Scene change data:
────────────────────
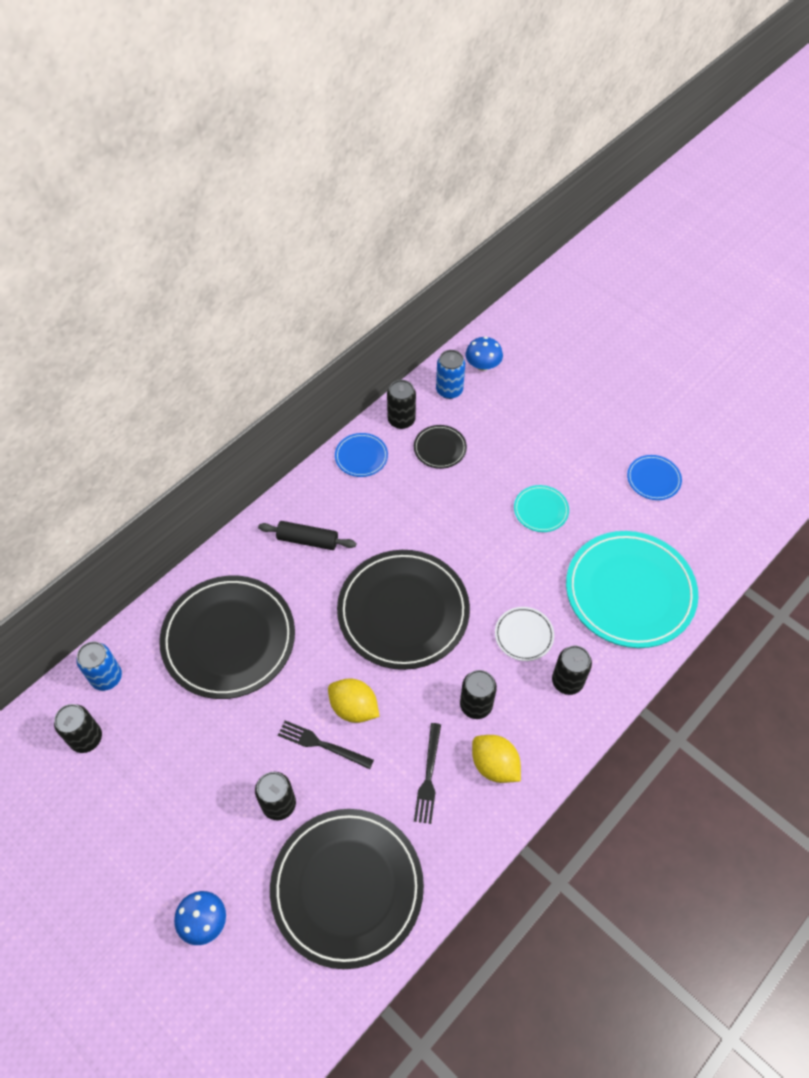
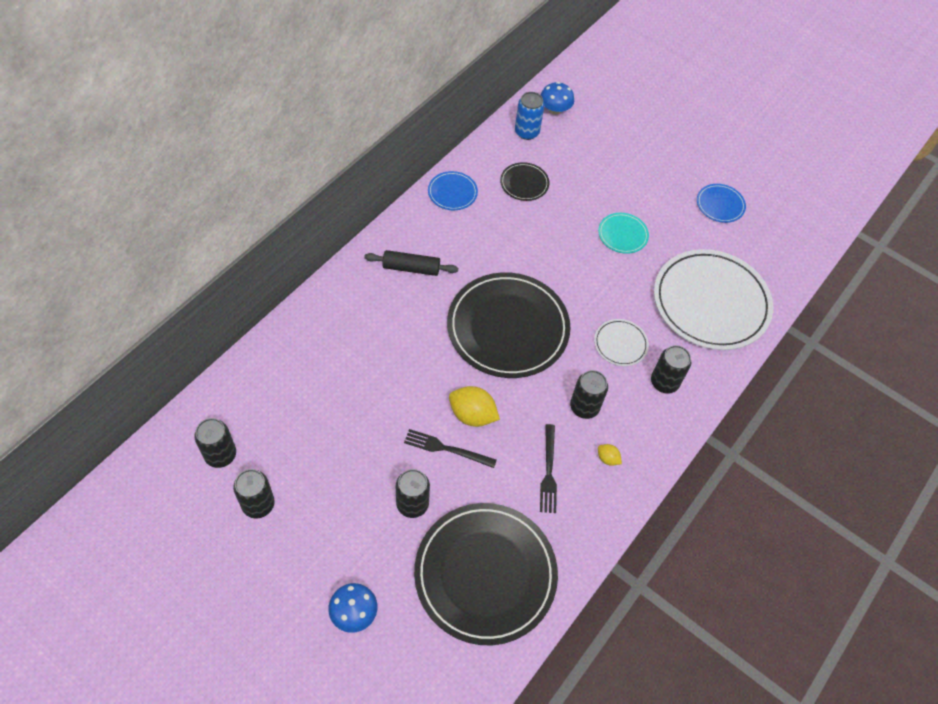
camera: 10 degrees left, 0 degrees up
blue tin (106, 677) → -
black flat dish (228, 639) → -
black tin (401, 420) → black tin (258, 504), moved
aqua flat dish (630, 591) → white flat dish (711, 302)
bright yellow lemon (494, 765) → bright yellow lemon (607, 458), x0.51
────────────────────
Prompt: Go back to the data above and please quote exactly, and only, the lines from the line with "black tin (401, 420)" through its last line.

Response area:
black tin (401, 420) → black tin (258, 504), moved
aqua flat dish (630, 591) → white flat dish (711, 302)
bright yellow lemon (494, 765) → bright yellow lemon (607, 458), x0.51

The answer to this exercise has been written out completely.